[Given information]

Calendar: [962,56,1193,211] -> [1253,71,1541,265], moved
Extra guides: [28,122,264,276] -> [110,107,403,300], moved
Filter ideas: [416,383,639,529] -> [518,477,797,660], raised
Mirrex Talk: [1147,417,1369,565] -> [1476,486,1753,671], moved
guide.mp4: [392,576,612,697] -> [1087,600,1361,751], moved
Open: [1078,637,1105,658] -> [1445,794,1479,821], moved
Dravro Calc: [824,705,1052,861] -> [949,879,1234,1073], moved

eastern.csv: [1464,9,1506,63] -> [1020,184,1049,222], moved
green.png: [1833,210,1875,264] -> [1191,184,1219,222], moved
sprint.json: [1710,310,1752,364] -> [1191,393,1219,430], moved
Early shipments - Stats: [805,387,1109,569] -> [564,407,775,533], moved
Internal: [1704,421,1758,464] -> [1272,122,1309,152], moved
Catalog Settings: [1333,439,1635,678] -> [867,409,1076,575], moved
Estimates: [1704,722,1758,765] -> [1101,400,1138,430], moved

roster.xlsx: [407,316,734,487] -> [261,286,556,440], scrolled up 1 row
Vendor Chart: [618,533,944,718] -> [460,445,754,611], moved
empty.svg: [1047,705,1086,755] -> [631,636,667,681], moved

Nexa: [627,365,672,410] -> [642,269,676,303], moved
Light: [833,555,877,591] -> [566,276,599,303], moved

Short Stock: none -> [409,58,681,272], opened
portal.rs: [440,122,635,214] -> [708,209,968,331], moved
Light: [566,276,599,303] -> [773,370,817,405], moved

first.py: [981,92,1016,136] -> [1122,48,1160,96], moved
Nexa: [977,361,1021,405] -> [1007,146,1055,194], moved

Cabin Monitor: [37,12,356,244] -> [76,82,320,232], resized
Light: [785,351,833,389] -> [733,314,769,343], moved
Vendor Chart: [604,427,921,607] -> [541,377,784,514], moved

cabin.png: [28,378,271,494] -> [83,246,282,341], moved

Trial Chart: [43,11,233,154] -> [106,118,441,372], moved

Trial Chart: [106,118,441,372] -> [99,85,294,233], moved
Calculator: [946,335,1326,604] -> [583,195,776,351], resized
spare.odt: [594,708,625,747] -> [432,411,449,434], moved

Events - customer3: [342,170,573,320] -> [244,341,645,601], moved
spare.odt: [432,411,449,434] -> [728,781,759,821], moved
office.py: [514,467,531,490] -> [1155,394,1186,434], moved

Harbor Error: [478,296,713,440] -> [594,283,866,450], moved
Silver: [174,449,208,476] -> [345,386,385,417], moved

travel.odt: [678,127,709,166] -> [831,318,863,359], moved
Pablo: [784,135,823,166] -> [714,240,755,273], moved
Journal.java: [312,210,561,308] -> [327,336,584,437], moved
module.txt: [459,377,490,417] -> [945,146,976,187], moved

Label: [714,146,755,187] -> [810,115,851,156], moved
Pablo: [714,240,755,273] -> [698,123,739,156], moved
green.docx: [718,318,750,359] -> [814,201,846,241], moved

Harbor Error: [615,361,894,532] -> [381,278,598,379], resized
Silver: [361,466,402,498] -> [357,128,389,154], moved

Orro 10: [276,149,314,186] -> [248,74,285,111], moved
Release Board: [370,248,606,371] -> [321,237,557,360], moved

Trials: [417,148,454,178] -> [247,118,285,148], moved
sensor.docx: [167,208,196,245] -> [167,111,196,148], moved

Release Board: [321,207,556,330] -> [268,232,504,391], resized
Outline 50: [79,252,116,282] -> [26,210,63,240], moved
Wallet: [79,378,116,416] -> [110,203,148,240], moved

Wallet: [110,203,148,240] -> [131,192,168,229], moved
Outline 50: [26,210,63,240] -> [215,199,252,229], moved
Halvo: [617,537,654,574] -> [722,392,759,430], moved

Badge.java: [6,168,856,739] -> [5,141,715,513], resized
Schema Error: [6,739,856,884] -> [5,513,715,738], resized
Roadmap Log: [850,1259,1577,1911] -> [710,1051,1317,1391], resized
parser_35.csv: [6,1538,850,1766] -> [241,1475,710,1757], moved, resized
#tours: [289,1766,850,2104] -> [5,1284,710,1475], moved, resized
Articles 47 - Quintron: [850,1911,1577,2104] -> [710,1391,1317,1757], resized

[/Given information]

◆ **About this task**: From the line containing "Silver: [361,466,402,498] ->" through the last line of the records, output each line exactly and nothing more.

◆ **Task output**:
Silver: [361,466,402,498] -> [357,128,389,154], moved

Orro 10: [276,149,314,186] -> [248,74,285,111], moved
Release Board: [370,248,606,371] -> [321,237,557,360], moved

Trials: [417,148,454,178] -> [247,118,285,148], moved
sensor.docx: [167,208,196,245] -> [167,111,196,148], moved

Release Board: [321,207,556,330] -> [268,232,504,391], resized
Outline 50: [79,252,116,282] -> [26,210,63,240], moved
Wallet: [79,378,116,416] -> [110,203,148,240], moved

Wallet: [110,203,148,240] -> [131,192,168,229], moved
Outline 50: [26,210,63,240] -> [215,199,252,229], moved
Halvo: [617,537,654,574] -> [722,392,759,430], moved

Badge.java: [6,168,856,739] -> [5,141,715,513], resized
Schema Error: [6,739,856,884] -> [5,513,715,738], resized
Roadmap Log: [850,1259,1577,1911] -> [710,1051,1317,1391], resized
parser_35.csv: [6,1538,850,1766] -> [241,1475,710,1757], moved, resized
#tours: [289,1766,850,2104] -> [5,1284,710,1475], moved, resized
Articles 47 - Quintron: [850,1911,1577,2104] -> [710,1391,1317,1757], resized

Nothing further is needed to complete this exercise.